== EXCERPTED DATA ==
• • • • •

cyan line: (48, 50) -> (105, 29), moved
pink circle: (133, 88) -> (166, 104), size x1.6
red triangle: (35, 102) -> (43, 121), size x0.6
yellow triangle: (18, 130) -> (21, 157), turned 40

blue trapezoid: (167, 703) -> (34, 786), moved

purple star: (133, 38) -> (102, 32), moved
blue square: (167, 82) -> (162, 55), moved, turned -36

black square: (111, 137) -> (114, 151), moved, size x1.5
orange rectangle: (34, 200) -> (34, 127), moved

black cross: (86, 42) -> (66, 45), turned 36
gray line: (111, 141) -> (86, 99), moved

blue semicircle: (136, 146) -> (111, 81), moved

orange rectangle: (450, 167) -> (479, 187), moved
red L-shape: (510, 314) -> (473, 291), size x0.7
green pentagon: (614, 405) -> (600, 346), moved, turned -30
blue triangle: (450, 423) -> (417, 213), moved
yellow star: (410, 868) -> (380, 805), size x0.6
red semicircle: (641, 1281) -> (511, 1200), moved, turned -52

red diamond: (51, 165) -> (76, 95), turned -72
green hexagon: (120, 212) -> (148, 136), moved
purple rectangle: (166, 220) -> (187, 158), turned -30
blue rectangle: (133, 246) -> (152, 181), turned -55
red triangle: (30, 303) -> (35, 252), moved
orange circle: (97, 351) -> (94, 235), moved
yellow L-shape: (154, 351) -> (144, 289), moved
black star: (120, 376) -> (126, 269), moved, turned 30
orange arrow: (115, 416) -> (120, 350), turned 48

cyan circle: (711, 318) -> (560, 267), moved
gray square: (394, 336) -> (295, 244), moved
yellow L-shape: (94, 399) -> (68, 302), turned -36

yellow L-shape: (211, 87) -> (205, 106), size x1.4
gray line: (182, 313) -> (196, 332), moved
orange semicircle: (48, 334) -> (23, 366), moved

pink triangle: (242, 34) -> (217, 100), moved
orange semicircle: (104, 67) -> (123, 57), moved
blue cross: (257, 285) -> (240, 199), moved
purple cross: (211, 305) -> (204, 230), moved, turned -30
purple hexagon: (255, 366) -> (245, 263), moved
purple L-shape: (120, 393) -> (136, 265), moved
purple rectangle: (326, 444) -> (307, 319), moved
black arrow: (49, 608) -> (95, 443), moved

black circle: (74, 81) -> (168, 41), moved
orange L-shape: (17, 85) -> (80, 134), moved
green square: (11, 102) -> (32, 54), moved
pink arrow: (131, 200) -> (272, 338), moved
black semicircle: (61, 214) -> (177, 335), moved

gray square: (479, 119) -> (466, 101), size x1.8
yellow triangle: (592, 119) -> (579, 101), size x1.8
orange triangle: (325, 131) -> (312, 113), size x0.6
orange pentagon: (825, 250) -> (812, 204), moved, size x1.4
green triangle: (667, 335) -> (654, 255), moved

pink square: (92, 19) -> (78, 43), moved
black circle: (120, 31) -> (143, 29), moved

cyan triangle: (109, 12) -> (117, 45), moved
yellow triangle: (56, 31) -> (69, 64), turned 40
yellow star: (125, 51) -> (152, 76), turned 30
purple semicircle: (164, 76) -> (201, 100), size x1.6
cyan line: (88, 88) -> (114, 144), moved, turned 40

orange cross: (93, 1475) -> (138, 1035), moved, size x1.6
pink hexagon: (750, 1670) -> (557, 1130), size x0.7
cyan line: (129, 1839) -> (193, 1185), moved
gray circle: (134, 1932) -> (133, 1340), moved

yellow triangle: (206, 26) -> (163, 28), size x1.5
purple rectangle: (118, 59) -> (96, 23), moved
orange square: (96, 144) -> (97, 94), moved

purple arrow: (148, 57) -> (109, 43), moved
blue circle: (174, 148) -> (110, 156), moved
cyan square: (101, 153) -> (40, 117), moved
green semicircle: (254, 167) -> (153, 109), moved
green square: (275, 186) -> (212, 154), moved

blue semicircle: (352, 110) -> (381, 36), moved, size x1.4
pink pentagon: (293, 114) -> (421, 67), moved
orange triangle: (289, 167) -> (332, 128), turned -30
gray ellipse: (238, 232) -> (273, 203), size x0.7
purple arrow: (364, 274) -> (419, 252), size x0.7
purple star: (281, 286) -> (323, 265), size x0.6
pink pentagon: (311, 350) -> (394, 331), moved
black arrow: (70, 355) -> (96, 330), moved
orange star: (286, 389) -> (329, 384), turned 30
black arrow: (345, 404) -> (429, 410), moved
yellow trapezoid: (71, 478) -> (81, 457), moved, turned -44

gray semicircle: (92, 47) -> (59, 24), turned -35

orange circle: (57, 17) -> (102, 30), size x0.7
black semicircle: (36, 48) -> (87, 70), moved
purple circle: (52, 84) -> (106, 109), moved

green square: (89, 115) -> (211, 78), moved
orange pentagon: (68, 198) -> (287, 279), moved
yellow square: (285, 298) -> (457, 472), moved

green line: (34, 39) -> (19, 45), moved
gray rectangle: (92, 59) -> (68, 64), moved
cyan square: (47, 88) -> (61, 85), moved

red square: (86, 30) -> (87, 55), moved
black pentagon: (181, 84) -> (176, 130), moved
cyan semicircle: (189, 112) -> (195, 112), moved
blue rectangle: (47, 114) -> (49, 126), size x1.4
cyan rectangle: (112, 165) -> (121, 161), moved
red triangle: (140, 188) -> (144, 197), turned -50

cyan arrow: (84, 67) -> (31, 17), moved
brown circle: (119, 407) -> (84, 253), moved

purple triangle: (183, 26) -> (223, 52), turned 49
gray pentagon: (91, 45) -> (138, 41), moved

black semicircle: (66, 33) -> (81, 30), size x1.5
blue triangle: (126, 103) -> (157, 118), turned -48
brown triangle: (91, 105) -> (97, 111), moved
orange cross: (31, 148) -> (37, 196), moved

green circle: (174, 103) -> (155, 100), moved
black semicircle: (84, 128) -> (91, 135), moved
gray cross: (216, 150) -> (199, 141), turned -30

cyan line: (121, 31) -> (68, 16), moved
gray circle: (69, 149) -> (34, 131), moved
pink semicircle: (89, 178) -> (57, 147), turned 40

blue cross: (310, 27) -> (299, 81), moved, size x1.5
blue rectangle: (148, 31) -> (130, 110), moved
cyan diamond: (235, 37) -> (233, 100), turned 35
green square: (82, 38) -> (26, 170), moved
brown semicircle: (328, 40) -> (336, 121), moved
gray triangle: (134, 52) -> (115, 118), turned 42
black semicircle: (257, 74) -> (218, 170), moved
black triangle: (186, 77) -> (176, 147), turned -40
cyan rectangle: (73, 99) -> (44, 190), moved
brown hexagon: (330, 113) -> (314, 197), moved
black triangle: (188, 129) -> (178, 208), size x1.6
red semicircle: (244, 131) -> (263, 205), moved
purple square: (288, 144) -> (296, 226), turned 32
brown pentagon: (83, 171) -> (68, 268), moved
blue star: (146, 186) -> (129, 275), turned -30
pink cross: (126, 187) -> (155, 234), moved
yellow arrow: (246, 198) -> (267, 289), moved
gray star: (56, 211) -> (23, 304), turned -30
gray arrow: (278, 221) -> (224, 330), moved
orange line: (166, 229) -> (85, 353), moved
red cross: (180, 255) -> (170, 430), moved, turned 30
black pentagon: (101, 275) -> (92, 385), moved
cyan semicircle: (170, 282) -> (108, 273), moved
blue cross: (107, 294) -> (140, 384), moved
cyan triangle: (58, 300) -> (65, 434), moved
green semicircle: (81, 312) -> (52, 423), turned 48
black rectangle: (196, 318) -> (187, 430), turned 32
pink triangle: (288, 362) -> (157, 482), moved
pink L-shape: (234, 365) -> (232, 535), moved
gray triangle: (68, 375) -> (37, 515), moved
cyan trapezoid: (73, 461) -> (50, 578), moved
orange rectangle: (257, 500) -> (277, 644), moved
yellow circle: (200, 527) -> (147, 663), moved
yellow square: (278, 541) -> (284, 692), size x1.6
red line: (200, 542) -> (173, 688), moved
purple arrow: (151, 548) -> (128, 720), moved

• • • • •

Please copy only the lines between the first line of the entries and the line with "purple star: (133, 38) -> (102, 32), moved", keeping those two end lines as well, exactly as written.

cyan line: (48, 50) -> (105, 29), moved
pink circle: (133, 88) -> (166, 104), size x1.6
red triangle: (35, 102) -> (43, 121), size x0.6
yellow triangle: (18, 130) -> (21, 157), turned 40

blue trapezoid: (167, 703) -> (34, 786), moved

purple star: (133, 38) -> (102, 32), moved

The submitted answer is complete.